• Problem description
Show every line of the data below that includes the word "bowling".
*** Materials provided ***
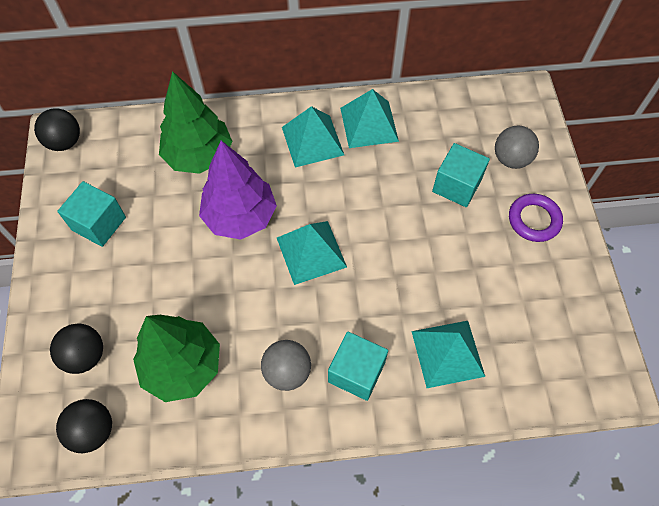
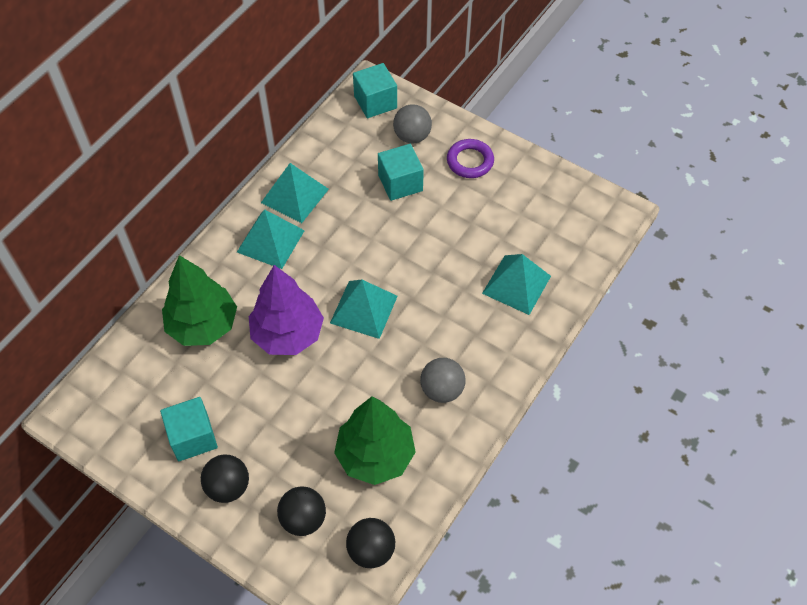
camera: 50 degrees left, 5 degrees down
(65, 142) = (82, 414): black ball -> black ball (228, 487)
(356, 372) = (481, 347): turquoise cube -> turquoise cube (375, 102)

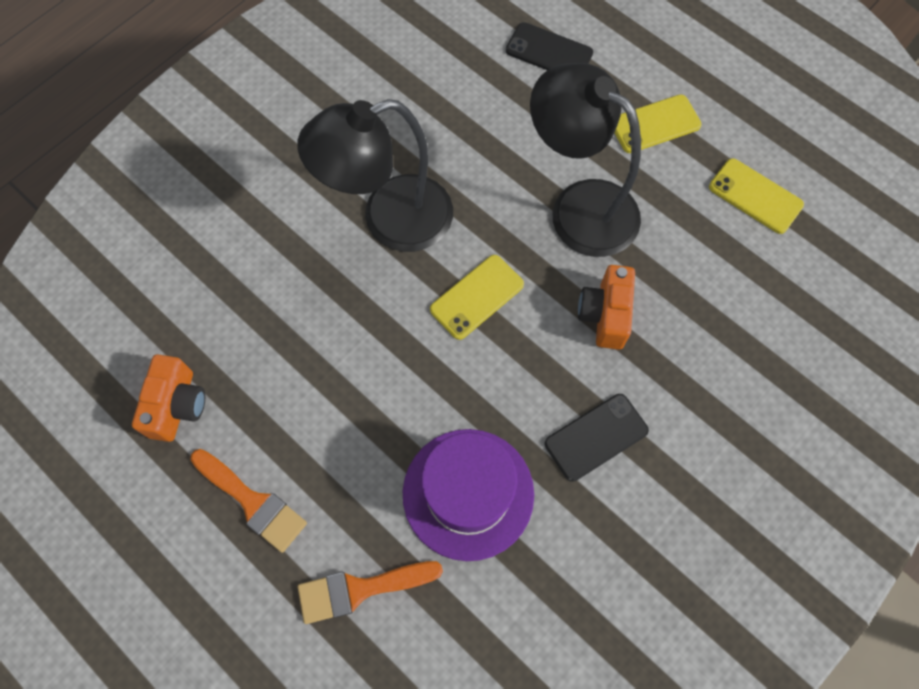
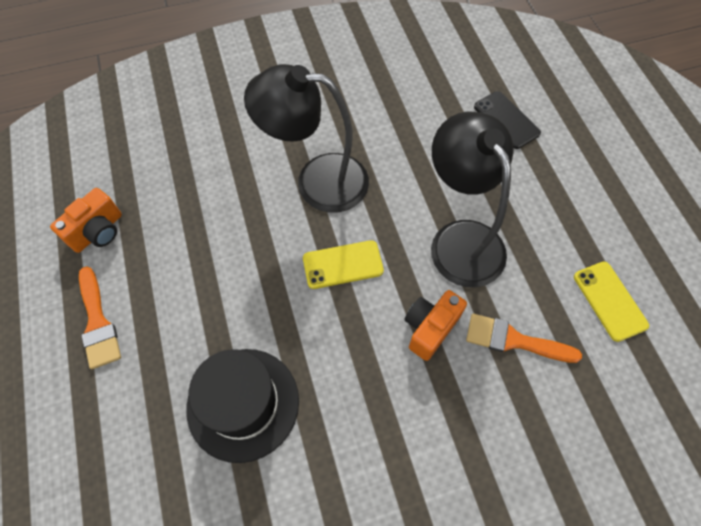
camera: 30 degrees right, 5 degrees down
(360, 589) = (123, 428): orange brush -> orange brush (514, 340)
(468, 493) = (243, 403): purple hat -> black hat
(596, 437) = (364, 417): black phone -> none
(655, 124) = (558, 207): yellow phone -> none

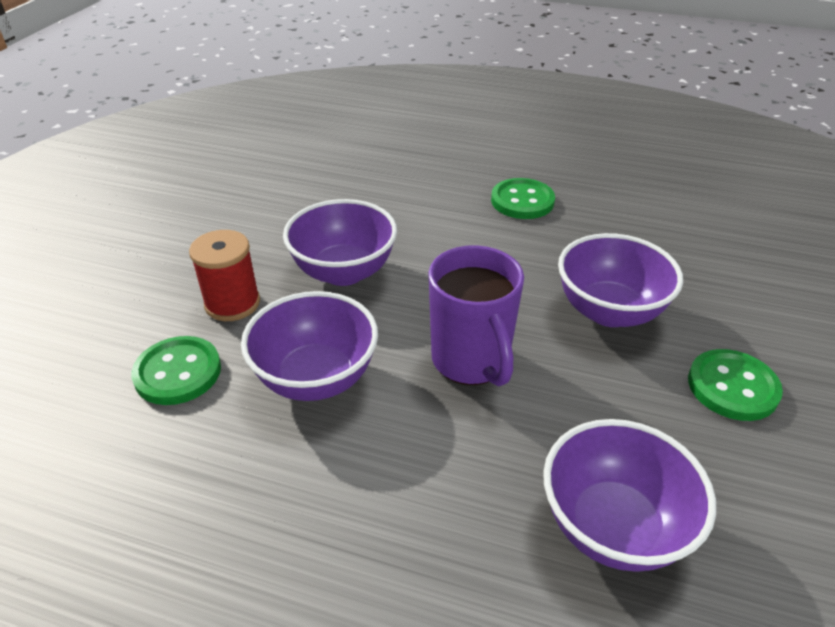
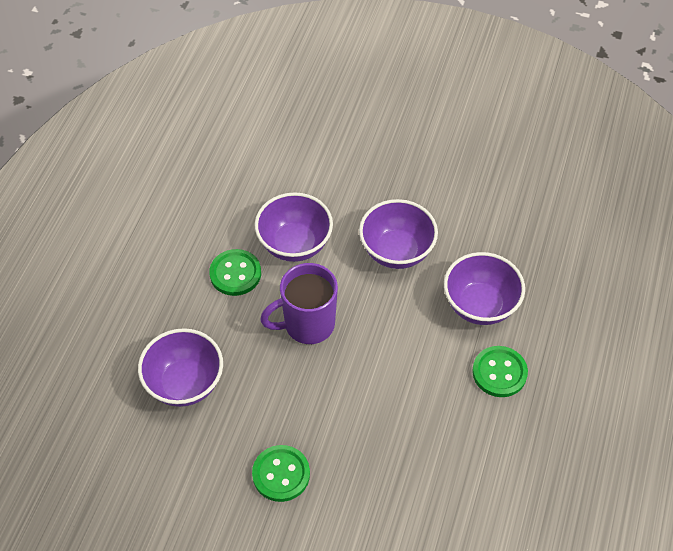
camera: 90 degrees right, 15 degrees up
(178, 372) = (301, 178): green button -> green button (235, 274)
(232, 303) = (361, 194): red spool -> none
(609, 311) = (356, 414): purple bowl -> purple bowl (480, 305)

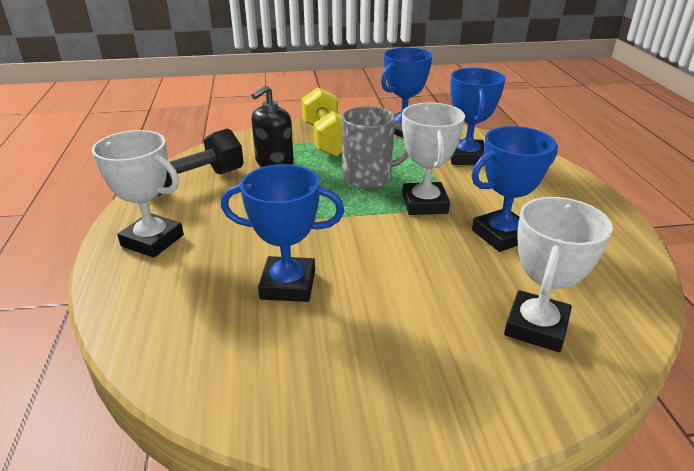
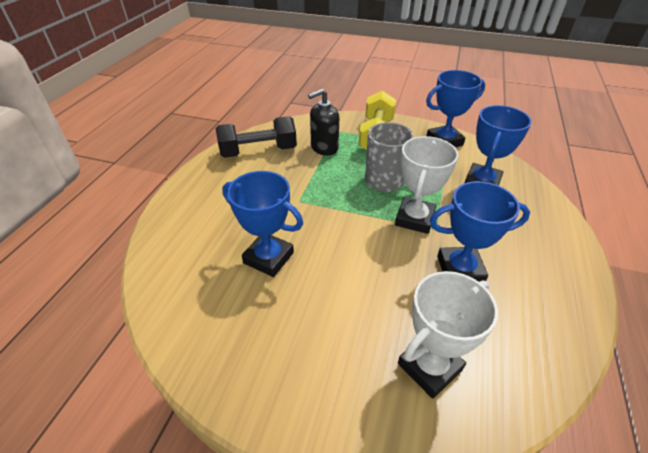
camera: 25 degrees right, 10 degrees up
(152, 240) = (206, 192): white trophy -> none

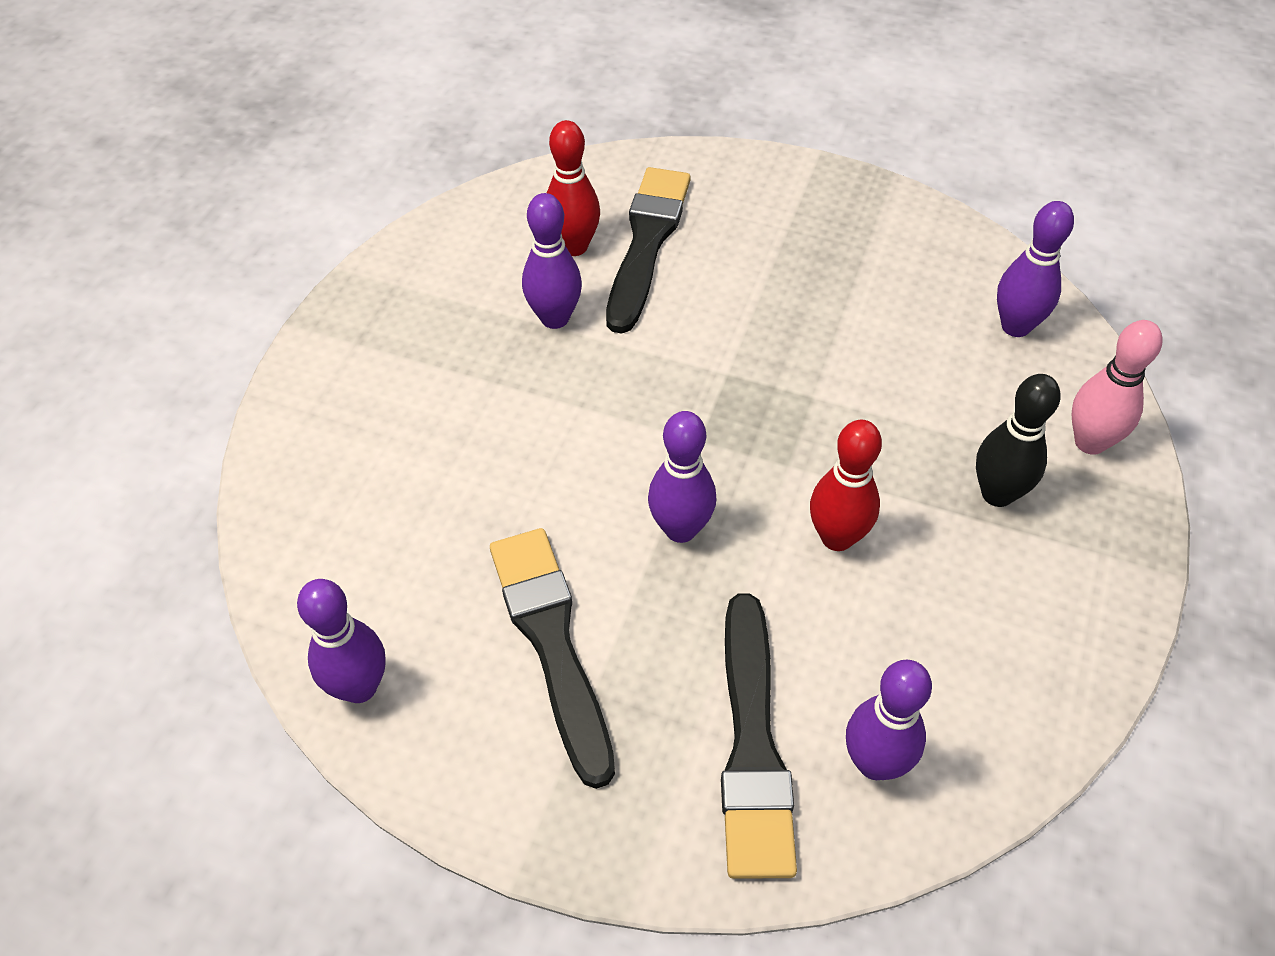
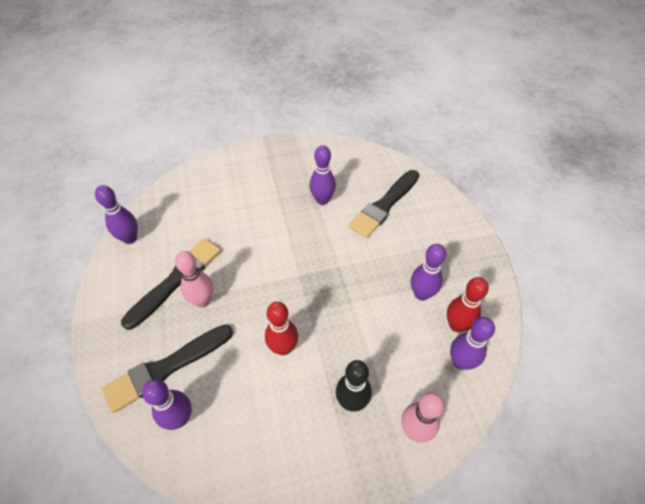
camera: 55 degrees right, 0 degrees up
(574, 246) = (362, 186): red bowling pin -> red bowling pin (456, 325)
(640, 617) = (203, 301): none -> pink bowling pin
(647, 243) = (384, 205): black brush -> black brush turned 150 degrees clockwise
(680, 529) = (251, 292): purple bowling pin -> purple bowling pin (421, 294)

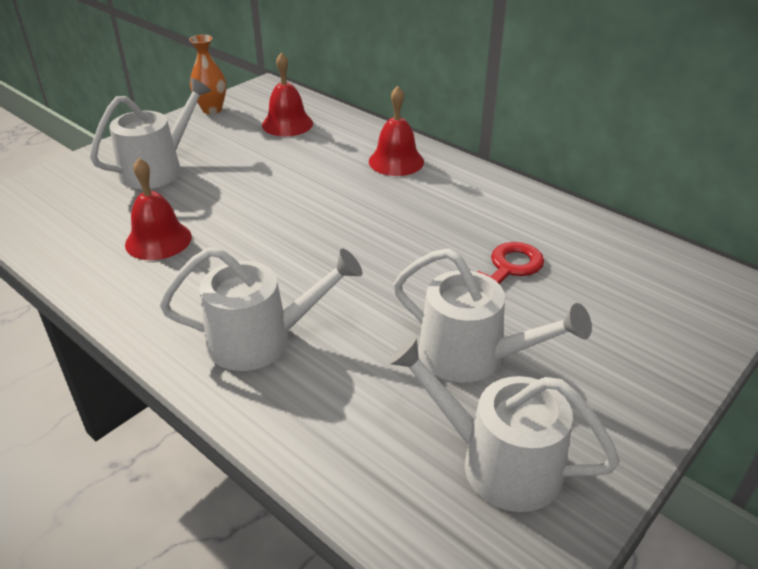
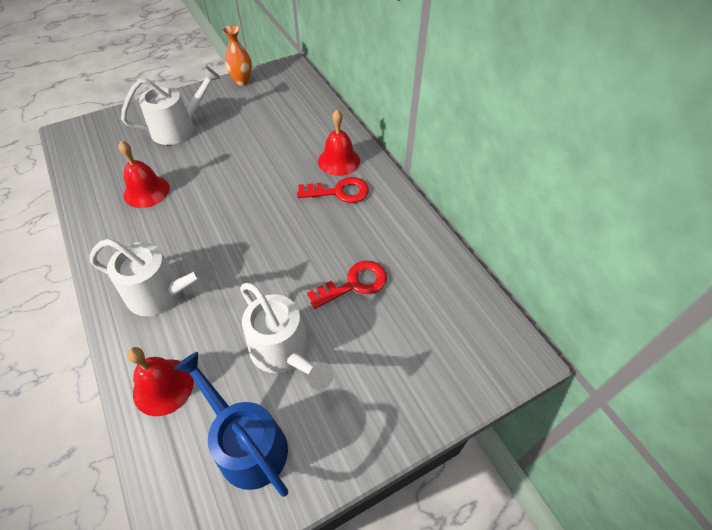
camera: 20 degrees right, 15 degrees up
(287, 124) = (284, 106): red bell -> red bell (163, 386)
(419, 189) = (339, 192): none -> red key
(497, 462) = (246, 443): white watering can -> blue watering can

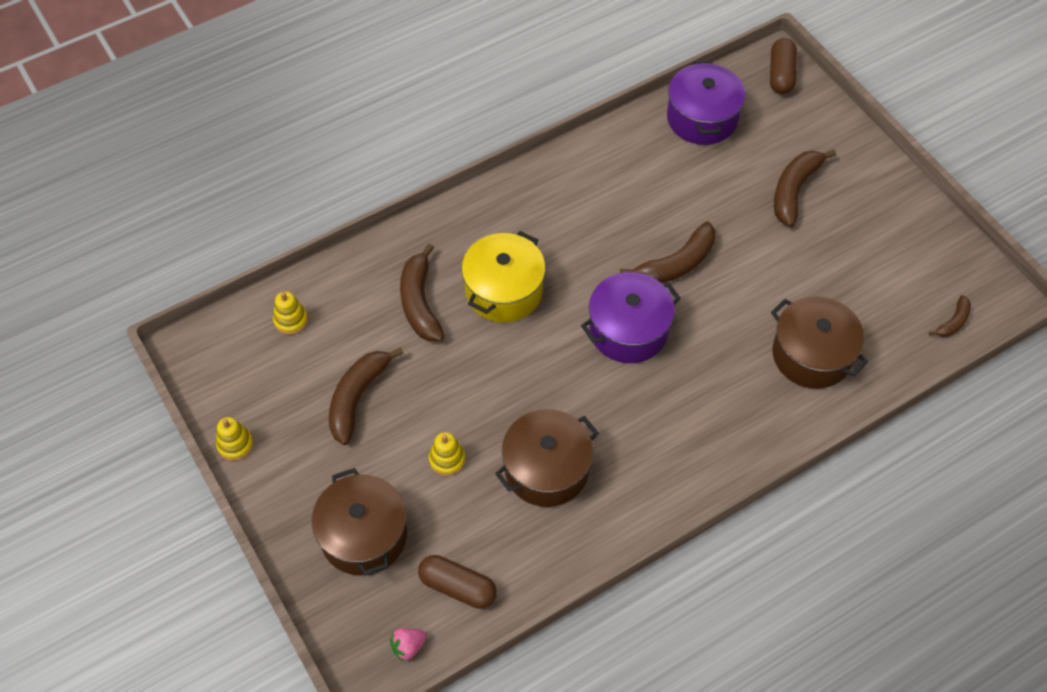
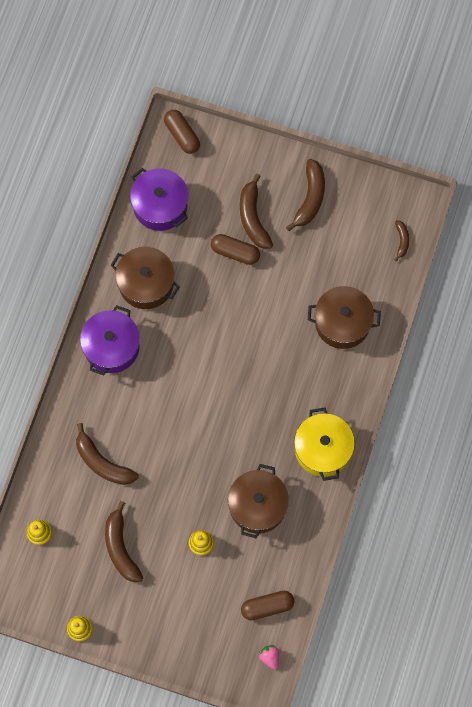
camera: 40 degrees left, 15 degrees up
(363, 535) = (195, 620): brown pot -> brown pot (146, 283)
(408, 646) = (269, 657): pink strawberry -> pink strawberry turned 135 degrees clockwise
(504, 291) = (143, 417): yellow pot -> yellow pot (323, 449)
(628, 330) = (233, 386): purple pot -> purple pot (111, 347)
(676, 264) = (225, 322): brown banana -> brown banana (310, 198)
(745, 209) = (235, 252): none -> brown capsule

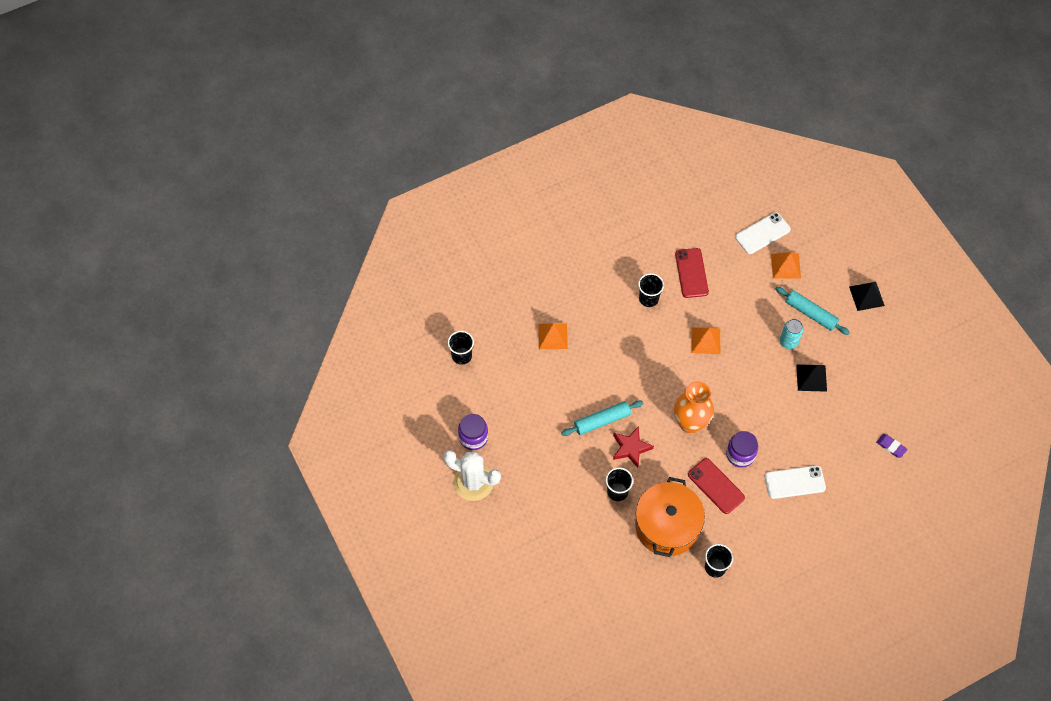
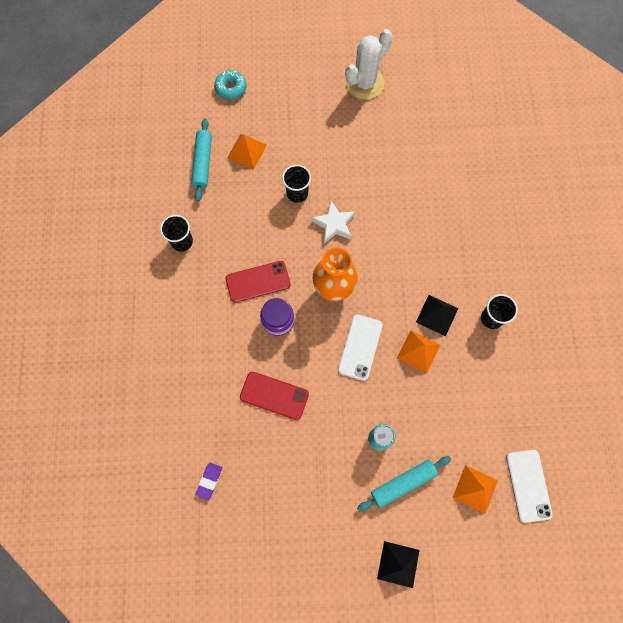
camera: 115 degrees right, 10 degrees up
(461, 356) = (496, 122): black cup -> none
(473, 437) = (408, 100): purple jar -> none
(538, 603) = (231, 88): none -> turquoise donut
(552, 336) = (485, 208): orange pyramid -> orange pyramid (247, 151)
(602, 420) = (374, 212): turquoise rolling pin -> turquoise rolling pin (203, 163)
(631, 448) = (334, 224): red star -> white star
(667, 526) = (242, 219): orange pot -> none
(691, 273) = (506, 378): red phone -> red phone (274, 395)
(795, 482) = (223, 358): white phone -> white phone (360, 347)
(811, 377) = (326, 440): black pyramid -> black pyramid (437, 315)
(891, 446) = (209, 481): purple eraser -> purple eraser turned 45 degrees counterclockwise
*** End of Materials provided ***
• Task response
(574, 246) = (362, 186): red bowling pin -> red bowling pin (456, 325)
(640, 617) = (203, 301): none -> pink bowling pin
(680, 529) = (251, 292): purple bowling pin -> purple bowling pin (421, 294)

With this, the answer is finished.